→ **Work task**
Give back exactly the lines from the one holding "R5: 68k (+9V, SCL) -> 100k (+9V, SCL)" to the last line of the entries, both included, and nothing more.

→ **Revision comparison data**

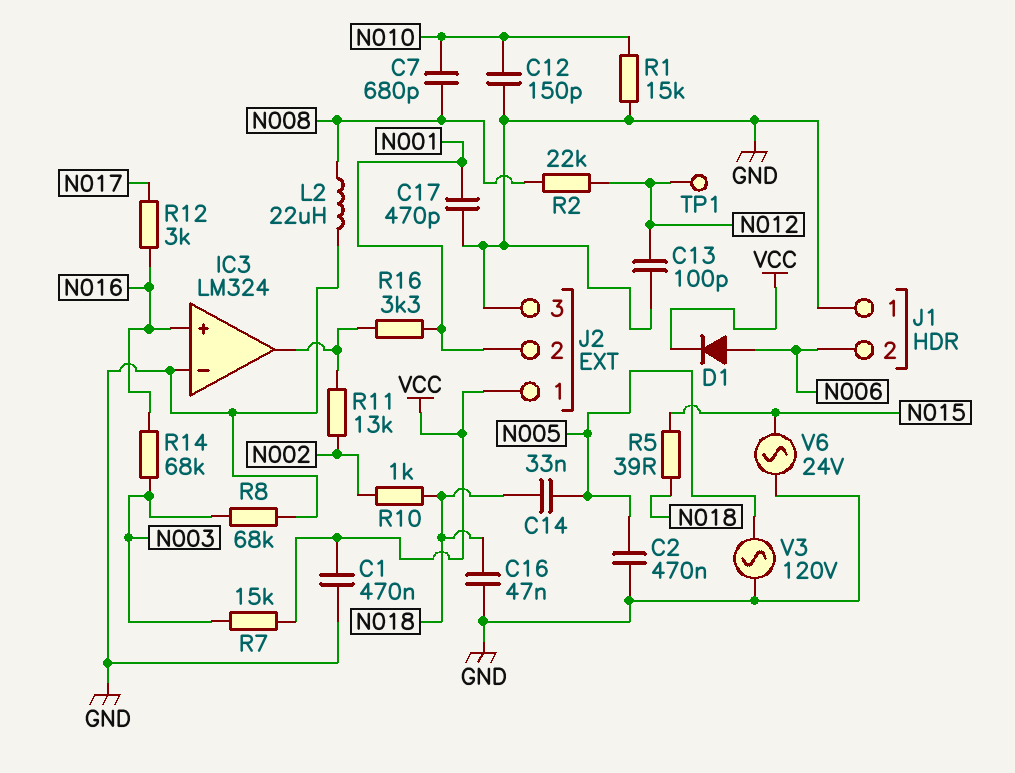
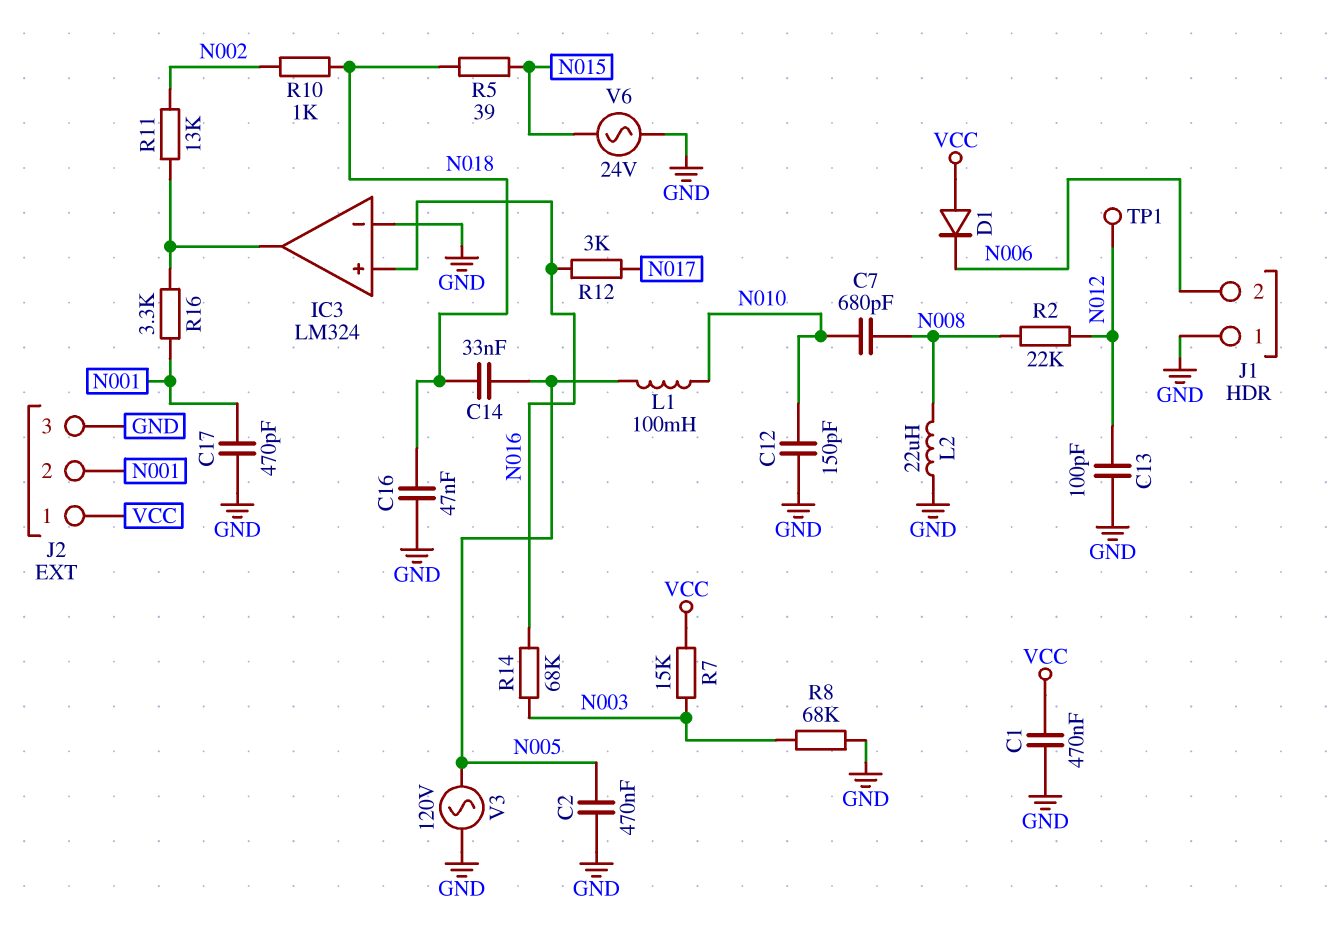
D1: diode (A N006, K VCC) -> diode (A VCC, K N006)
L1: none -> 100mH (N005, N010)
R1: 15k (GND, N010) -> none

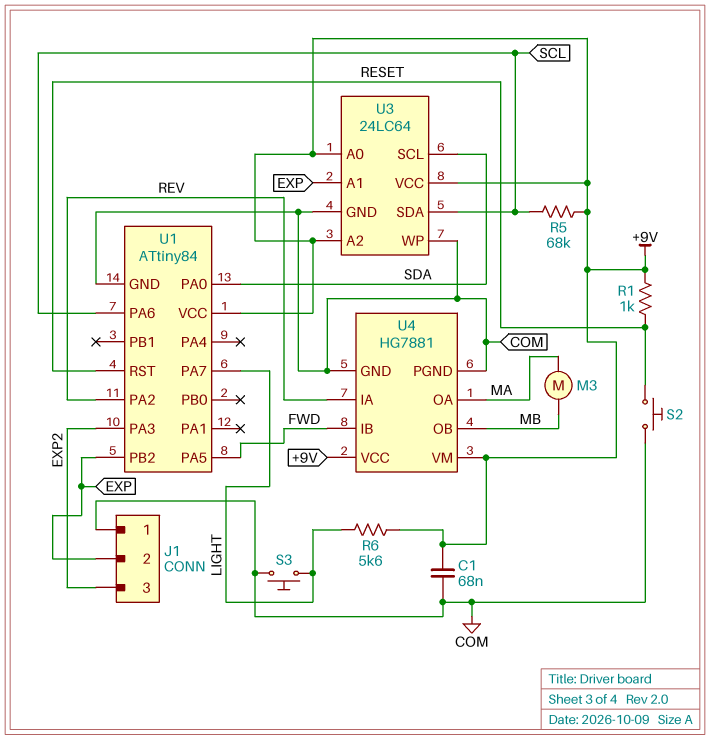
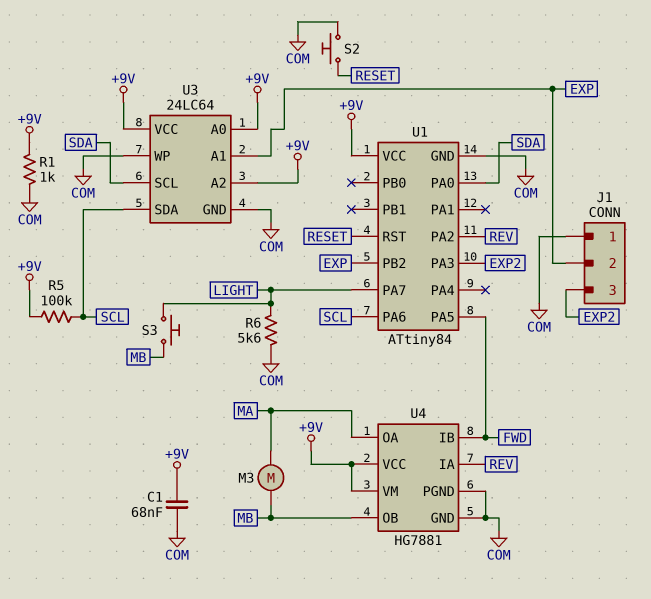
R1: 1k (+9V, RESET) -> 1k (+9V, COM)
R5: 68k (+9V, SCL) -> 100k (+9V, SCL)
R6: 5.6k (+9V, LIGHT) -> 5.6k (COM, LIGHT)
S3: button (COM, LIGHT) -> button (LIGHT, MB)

→ **Exercise response**
R5: 68k (+9V, SCL) -> 100k (+9V, SCL)
R6: 5.6k (+9V, LIGHT) -> 5.6k (COM, LIGHT)
S3: button (COM, LIGHT) -> button (LIGHT, MB)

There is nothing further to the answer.